- WHAT NEEDS TO BE DONE
Write out word for word each line from the top of the material through the line that has "camera: 70 degrees left, 10 degrees down". Pictures do not go in.
** Opening RECORDS TO PROCESS block **
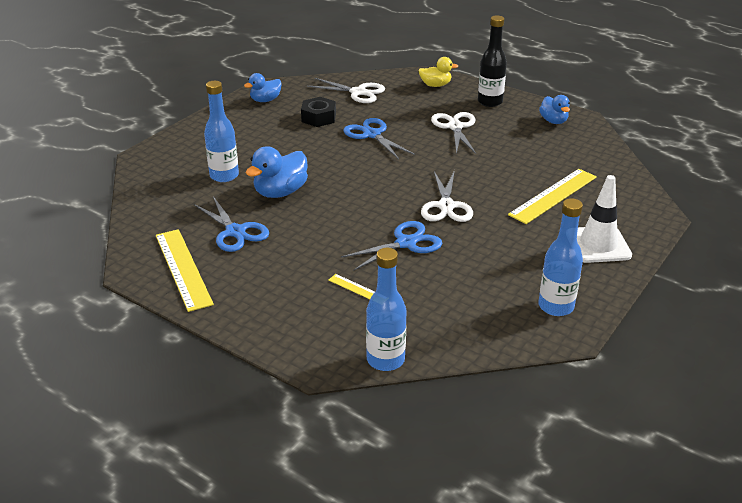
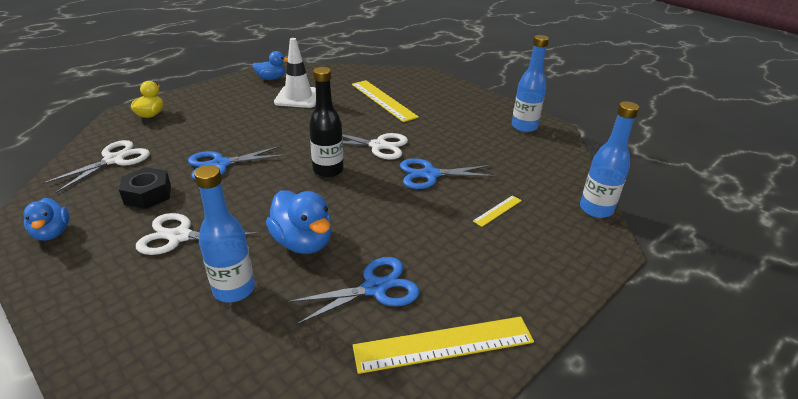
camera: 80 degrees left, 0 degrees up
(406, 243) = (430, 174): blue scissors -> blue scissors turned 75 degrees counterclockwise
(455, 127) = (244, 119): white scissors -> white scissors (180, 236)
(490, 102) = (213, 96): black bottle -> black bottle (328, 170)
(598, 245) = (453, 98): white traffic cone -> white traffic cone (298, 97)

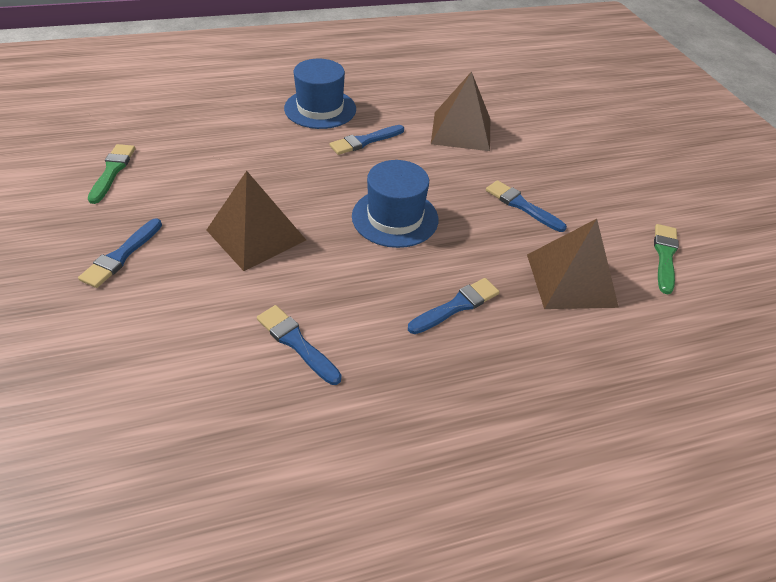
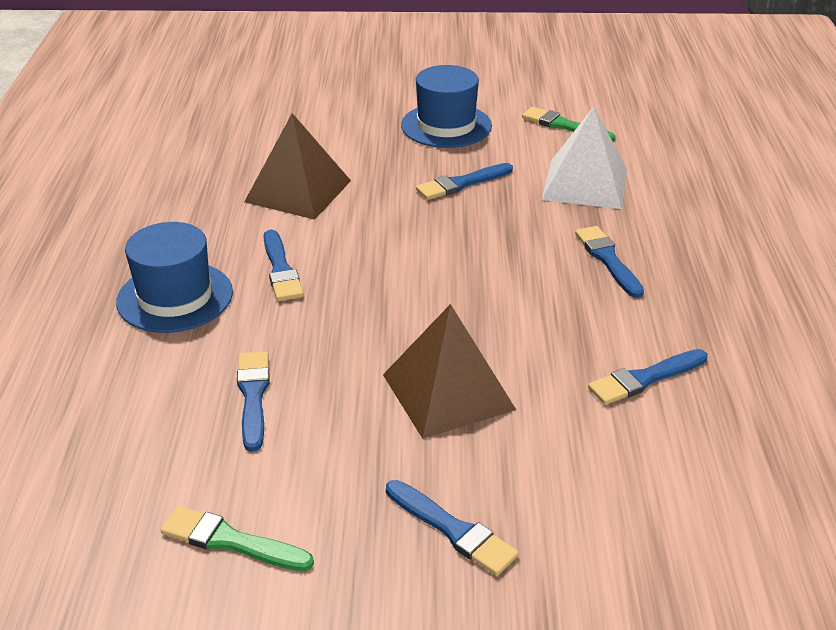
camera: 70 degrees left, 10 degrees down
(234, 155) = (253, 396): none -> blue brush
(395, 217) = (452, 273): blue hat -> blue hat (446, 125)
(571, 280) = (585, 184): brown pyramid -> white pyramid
** Closing RECORDS TO PROCESS block **
- FINISHED TASK
camera: 80 degrees left, 0 degrees up
(406, 243) = (430, 174): blue scissors -> blue scissors turned 75 degrees counterclockwise
(455, 127) = (244, 119): white scissors -> white scissors (180, 236)
(490, 102) = (213, 96): black bottle -> black bottle (328, 170)
(598, 245) = (453, 98): white traffic cone -> white traffic cone (298, 97)

camera: 70 degrees left, 10 degrees down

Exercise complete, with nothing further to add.